> _Your goal_: Please repeat the lines below exactly. Begin with the line containing "BT2: 9V (plus" and go on through the line containing "V3: AC 120V (GND, N1) -> AC 10mV (GND, N1)".

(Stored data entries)
* * * * *

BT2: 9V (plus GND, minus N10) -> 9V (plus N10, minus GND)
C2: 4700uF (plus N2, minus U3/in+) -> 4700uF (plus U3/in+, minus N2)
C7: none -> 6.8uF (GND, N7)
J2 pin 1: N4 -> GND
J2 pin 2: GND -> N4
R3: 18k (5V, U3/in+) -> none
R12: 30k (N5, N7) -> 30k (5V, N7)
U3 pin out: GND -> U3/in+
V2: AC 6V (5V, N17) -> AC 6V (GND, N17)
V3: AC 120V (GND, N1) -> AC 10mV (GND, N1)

* * * * *

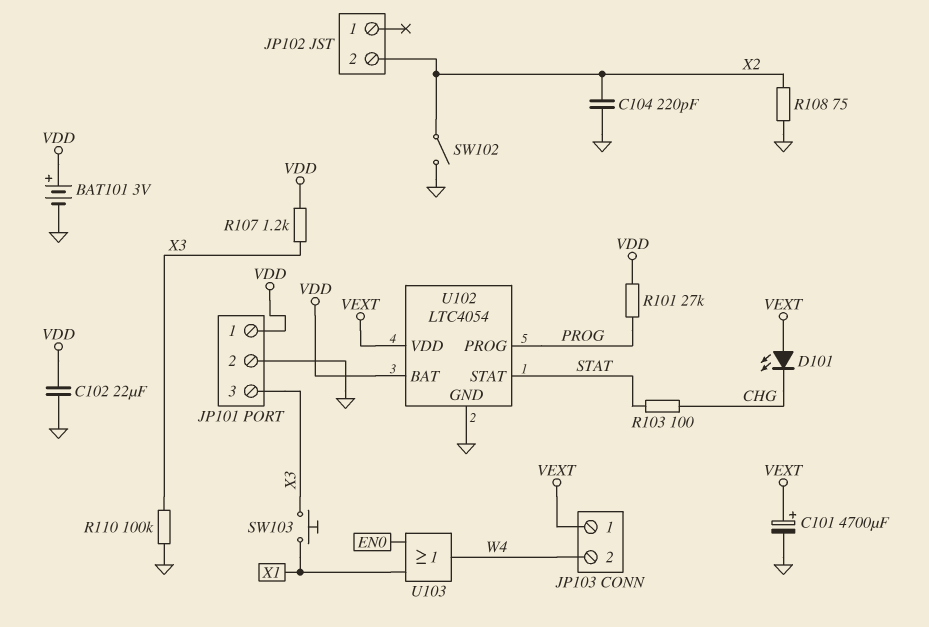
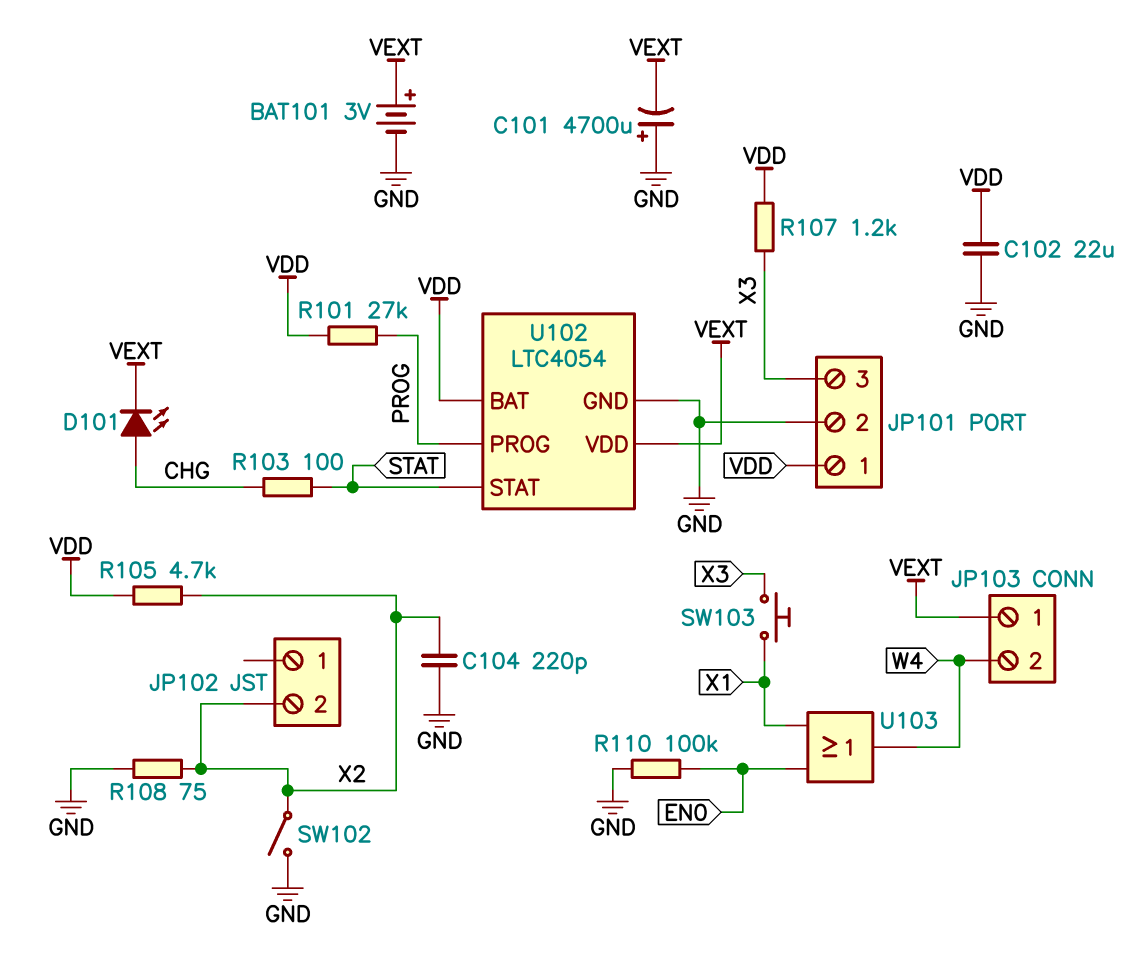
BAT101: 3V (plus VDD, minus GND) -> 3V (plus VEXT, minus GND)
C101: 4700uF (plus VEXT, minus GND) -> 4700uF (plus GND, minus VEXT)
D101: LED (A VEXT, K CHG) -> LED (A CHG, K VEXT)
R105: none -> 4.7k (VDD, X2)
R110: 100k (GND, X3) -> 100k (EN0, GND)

* * * * *

> _Your response_:
BT2: 9V (plus GND, minus N10) -> 9V (plus N10, minus GND)
C2: 4700uF (plus N2, minus U3/in+) -> 4700uF (plus U3/in+, minus N2)
C7: none -> 6.8uF (GND, N7)
J2 pin 1: N4 -> GND
J2 pin 2: GND -> N4
R3: 18k (5V, U3/in+) -> none
R12: 30k (N5, N7) -> 30k (5V, N7)
U3 pin out: GND -> U3/in+
V2: AC 6V (5V, N17) -> AC 6V (GND, N17)
V3: AC 120V (GND, N1) -> AC 10mV (GND, N1)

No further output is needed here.